— Exercise requirements —
Among the lines below, tally those holding the string "capsule" and give the total only.

##### Records to use #####

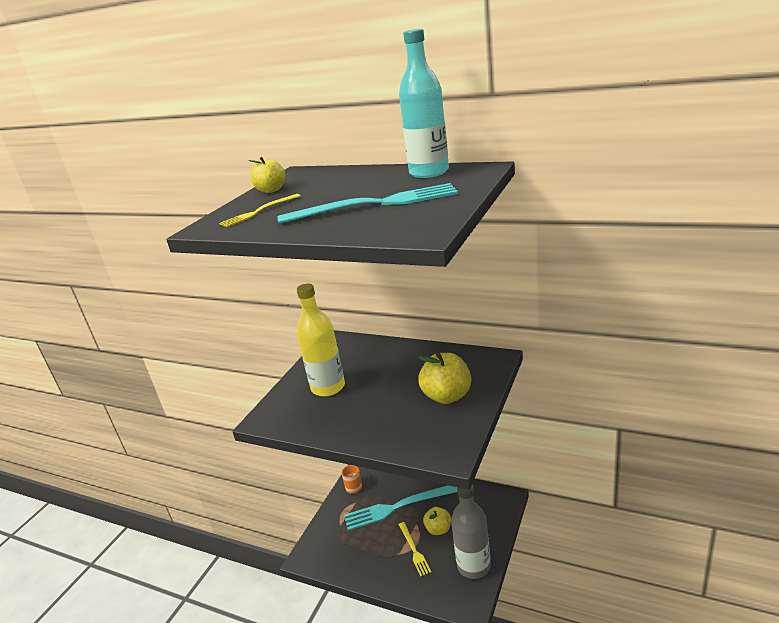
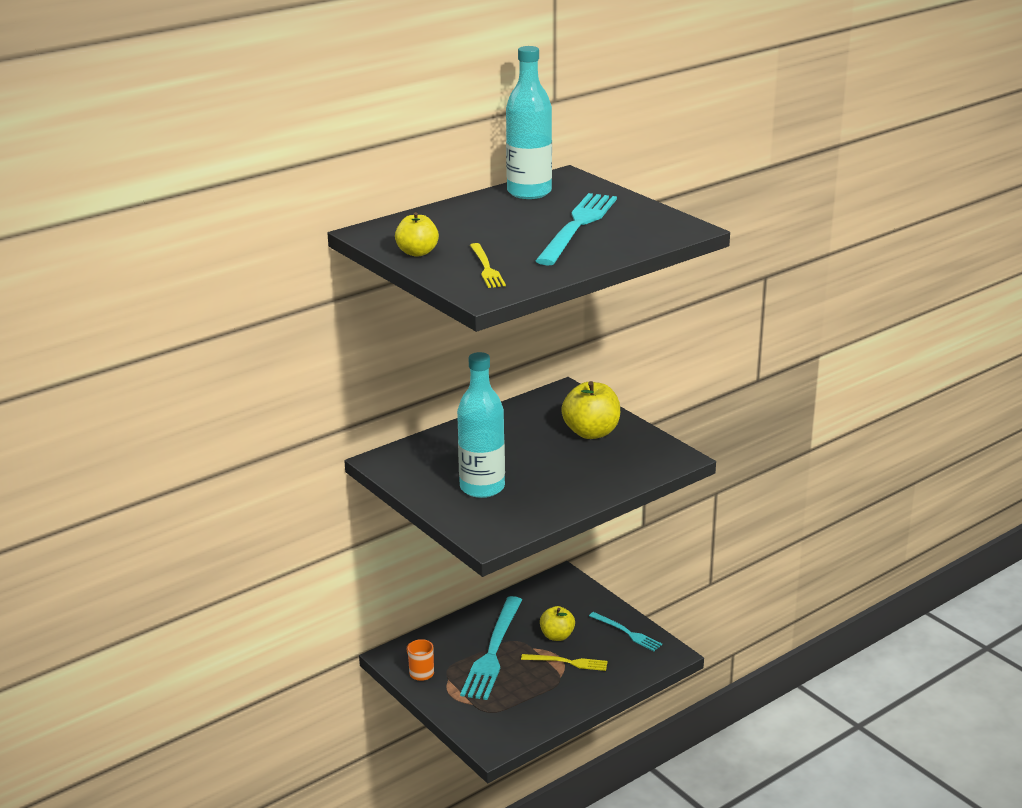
camera: 65 degrees left, 0 degrees up
(328, 387) = (482, 488): yellow bottle -> turquoise bottle
(473, 566) = (627, 632): grey bottle -> turquoise fork

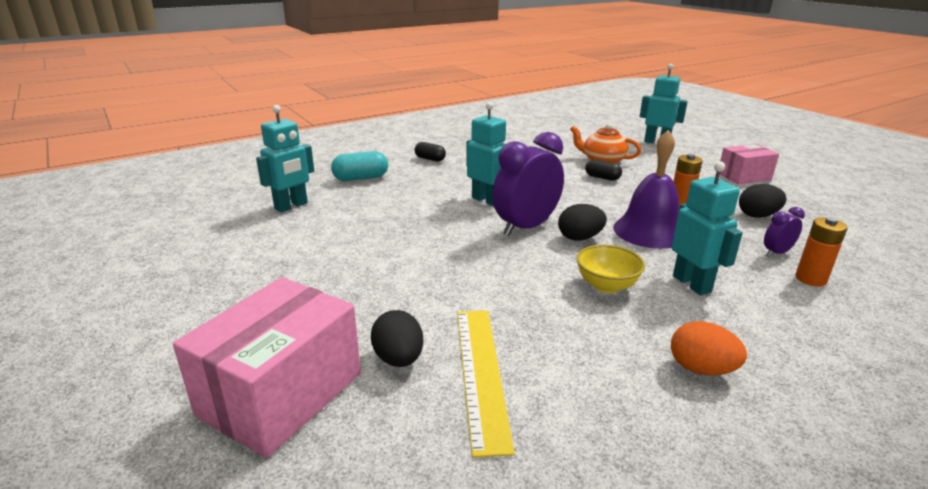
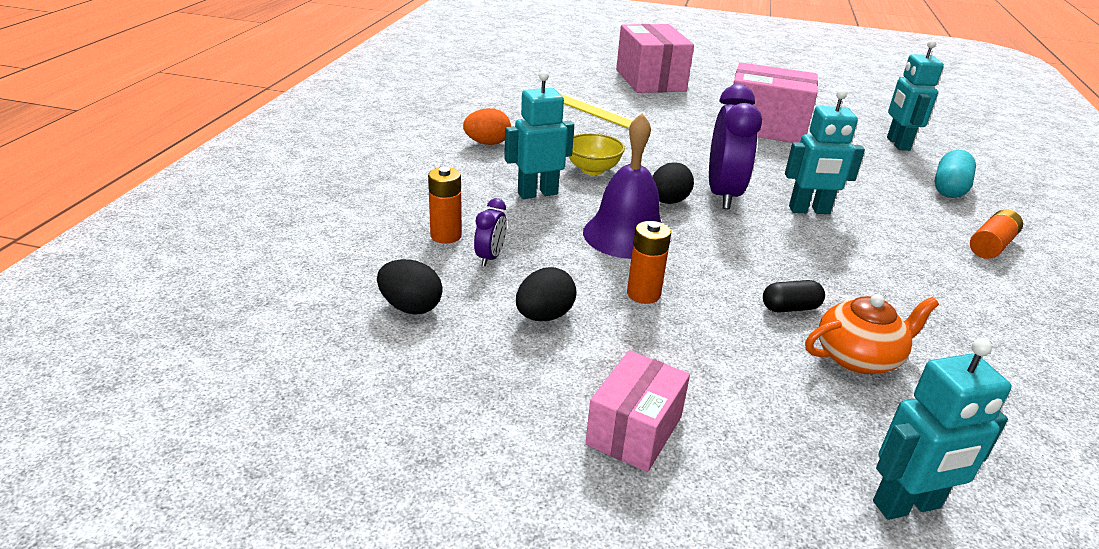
camera: 135 degrees right, 5 degrees up
(346, 259) = (765, 127): none -> pink box
(398, 359) = (633, 101): black egg -> black egg (410, 307)
(430, 159) = (991, 245): black capsule -> orange battery
(692, 284) = (537, 193): turquoise robot -> turquoise robot turned 135 degrees clockwise

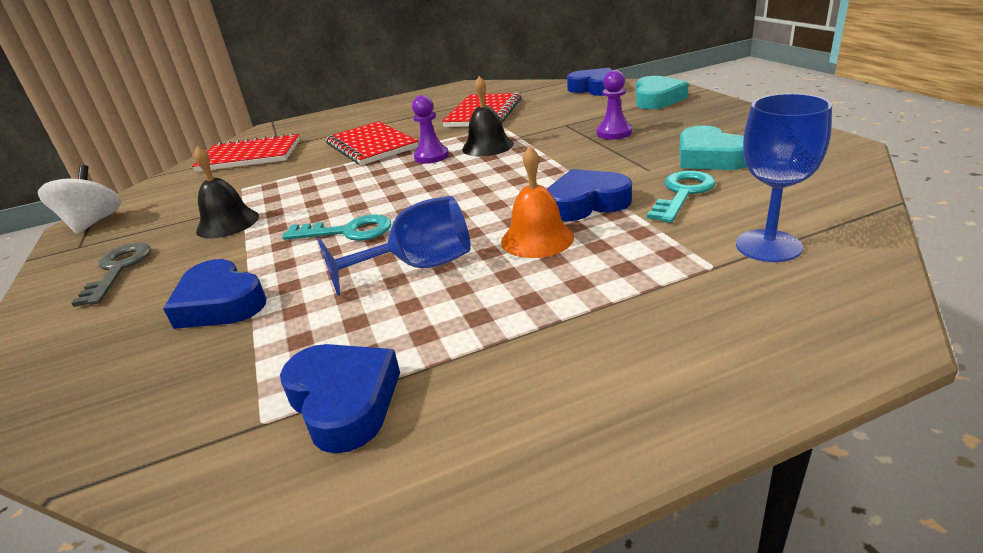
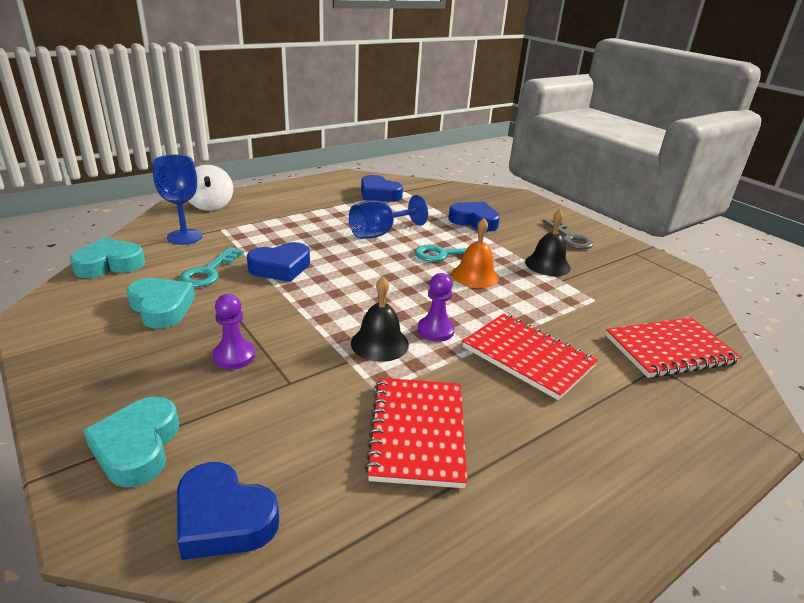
camera: 160 degrees right, 0 degrees up
(93, 223) = (668, 270): white spinning top -> white spinning top (210, 205)
(537, 239) = (314, 245): orange bell -> orange bell (475, 275)
(836, 196) = (109, 264): none -> turquoise heart

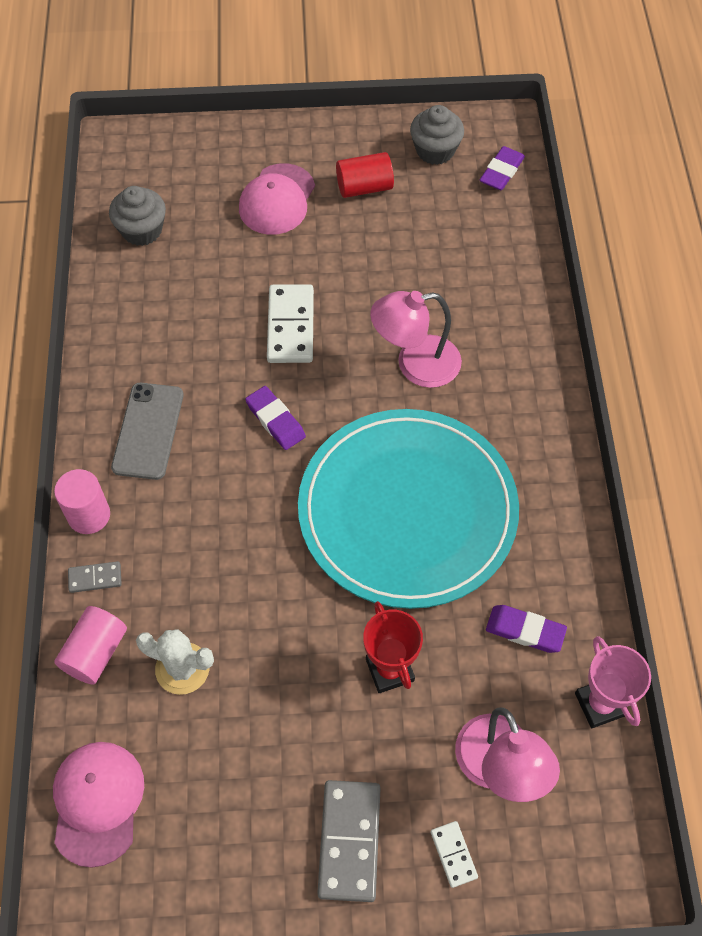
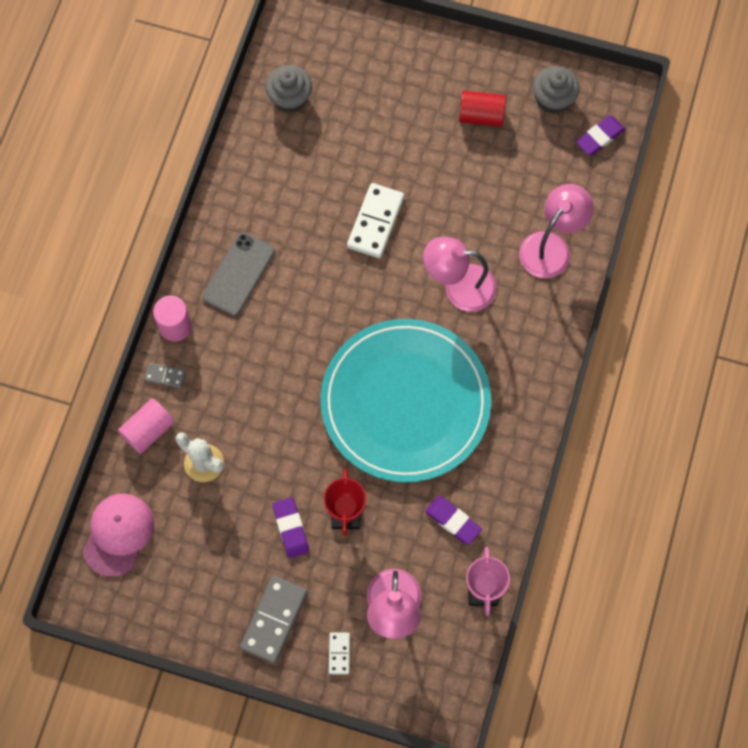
camera: 20 degrees right, 10 degrees up
(275, 420) = (335, 297): purple eraser -> purple eraser (291, 528)
(277, 200) = (406, 105): pink cap -> none
(500, 292) = (551, 246): none -> pink lamp

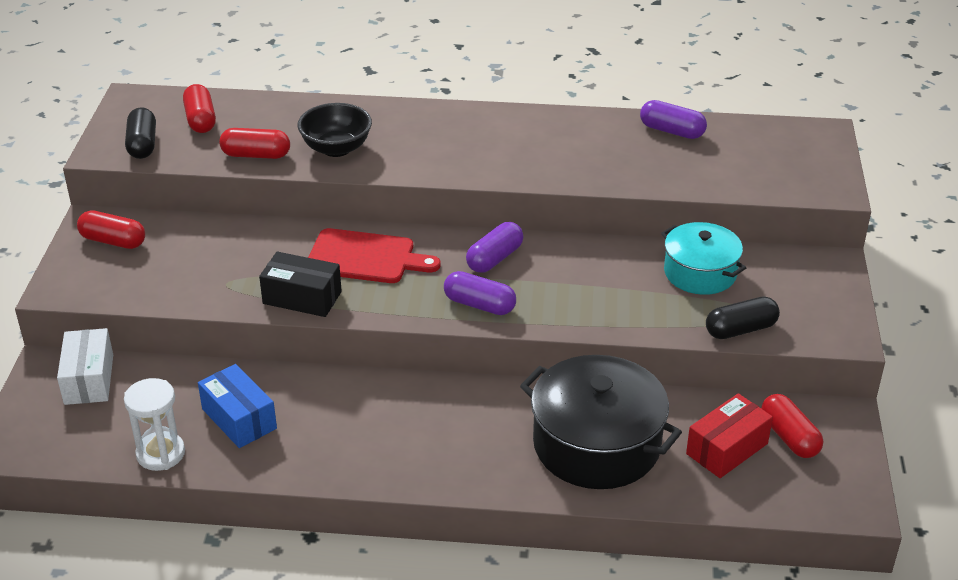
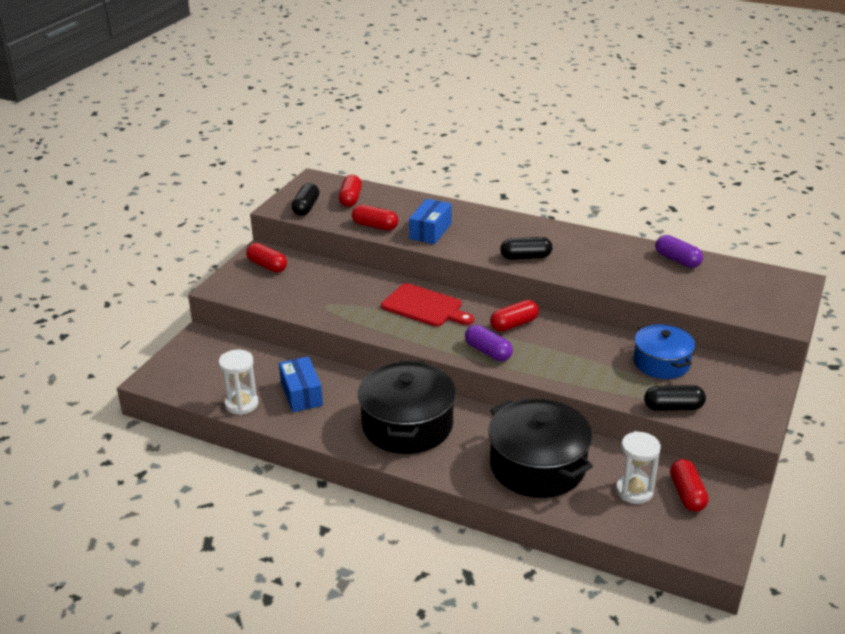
camera: 20 degrees right, 5 degrees down
(89, 379) = (220, 350): white box -> none
(302, 297) = (370, 323): black box -> none
(336, 148) = (430, 231): black bowl -> blue box
(405, 429) = (407, 425): none -> black pot
(481, 163) = (525, 257): none -> black capsule
(494, 258) = (514, 324): purple capsule -> red capsule
(700, 273) = (661, 363): turquoise pot -> blue pot
(727, 449) = (634, 491): red box -> white hourglass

#####

— Result —
3